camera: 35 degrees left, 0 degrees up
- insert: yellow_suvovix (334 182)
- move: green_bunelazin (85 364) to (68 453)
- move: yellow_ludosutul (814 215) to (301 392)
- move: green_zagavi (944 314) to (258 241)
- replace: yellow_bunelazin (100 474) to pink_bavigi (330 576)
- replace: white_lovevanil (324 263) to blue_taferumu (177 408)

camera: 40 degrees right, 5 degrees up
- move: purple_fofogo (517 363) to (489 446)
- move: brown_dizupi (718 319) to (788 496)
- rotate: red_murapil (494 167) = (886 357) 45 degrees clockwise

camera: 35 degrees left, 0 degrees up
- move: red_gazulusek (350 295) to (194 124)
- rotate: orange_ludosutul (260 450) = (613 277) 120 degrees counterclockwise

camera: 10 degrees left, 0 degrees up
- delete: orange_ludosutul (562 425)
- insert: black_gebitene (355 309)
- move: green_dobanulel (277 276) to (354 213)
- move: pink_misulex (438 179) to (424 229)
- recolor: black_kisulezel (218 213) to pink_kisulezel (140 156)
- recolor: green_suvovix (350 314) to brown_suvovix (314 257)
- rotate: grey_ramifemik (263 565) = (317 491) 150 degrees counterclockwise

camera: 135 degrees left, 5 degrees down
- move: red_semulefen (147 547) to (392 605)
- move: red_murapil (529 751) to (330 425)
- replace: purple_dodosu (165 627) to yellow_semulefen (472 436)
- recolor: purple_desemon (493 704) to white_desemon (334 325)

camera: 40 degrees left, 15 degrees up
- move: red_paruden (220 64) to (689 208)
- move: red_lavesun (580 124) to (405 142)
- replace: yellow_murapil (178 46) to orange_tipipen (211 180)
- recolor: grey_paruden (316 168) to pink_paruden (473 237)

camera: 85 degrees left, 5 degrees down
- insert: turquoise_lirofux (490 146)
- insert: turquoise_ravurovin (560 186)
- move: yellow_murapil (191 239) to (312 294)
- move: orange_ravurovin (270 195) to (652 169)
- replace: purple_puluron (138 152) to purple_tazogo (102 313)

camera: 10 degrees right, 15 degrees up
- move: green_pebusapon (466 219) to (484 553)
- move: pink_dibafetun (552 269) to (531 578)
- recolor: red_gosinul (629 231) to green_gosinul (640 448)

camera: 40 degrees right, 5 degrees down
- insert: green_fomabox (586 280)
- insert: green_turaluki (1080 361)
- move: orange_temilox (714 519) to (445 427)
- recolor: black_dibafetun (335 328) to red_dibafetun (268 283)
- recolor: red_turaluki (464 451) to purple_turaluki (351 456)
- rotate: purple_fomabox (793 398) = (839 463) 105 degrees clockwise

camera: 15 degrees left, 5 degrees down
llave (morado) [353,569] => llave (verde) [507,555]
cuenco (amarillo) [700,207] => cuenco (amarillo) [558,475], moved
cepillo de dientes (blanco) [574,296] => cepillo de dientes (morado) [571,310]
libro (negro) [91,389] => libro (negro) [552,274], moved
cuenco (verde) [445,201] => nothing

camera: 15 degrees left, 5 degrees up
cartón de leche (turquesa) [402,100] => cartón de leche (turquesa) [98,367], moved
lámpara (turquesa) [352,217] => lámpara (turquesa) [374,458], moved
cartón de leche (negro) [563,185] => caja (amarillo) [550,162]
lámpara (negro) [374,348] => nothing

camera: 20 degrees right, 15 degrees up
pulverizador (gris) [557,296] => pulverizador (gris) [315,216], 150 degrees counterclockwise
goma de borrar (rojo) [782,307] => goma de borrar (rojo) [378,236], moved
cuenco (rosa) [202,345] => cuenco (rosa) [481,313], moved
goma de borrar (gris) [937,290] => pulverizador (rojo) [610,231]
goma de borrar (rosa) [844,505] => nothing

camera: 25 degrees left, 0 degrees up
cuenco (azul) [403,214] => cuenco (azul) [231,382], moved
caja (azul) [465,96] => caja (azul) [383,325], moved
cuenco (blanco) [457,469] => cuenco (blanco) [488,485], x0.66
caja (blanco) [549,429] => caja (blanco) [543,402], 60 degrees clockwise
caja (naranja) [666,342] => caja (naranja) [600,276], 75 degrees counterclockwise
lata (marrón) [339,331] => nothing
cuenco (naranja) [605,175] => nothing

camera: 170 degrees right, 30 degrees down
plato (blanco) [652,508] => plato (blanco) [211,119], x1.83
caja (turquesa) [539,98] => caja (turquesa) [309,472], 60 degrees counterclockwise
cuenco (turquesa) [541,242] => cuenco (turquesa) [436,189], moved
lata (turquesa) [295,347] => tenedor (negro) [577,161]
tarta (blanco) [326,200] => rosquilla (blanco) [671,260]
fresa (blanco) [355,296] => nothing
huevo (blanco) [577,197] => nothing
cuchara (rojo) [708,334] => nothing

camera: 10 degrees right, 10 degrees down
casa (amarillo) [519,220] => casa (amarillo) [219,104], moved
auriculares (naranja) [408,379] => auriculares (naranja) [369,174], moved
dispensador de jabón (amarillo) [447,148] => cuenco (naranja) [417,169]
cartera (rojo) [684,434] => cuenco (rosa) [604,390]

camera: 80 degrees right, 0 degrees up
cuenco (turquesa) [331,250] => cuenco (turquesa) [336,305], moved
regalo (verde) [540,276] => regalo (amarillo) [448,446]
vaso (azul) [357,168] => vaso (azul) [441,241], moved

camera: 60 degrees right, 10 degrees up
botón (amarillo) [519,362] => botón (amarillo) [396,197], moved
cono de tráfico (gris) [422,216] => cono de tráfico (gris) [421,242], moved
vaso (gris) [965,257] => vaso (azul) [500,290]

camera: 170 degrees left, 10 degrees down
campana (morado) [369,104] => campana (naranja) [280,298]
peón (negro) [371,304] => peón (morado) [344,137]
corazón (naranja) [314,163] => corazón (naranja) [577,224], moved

Exercise aim:
Repeat every line exactly, starting with the first line of the entries, and stop once the line containing "- replace: yellow_bunelazin" has been given.

Task output:
camera: 35 degrees left, 0 degrees up
- insert: yellow_suvovix (334 182)
- move: green_bunelazin (85 364) to (68 453)
- move: yellow_ludosutul (814 215) to (301 392)
- move: green_zagavi (944 314) to (258 241)
- replace: yellow_bunelazin (100 474) to pink_bavigi (330 576)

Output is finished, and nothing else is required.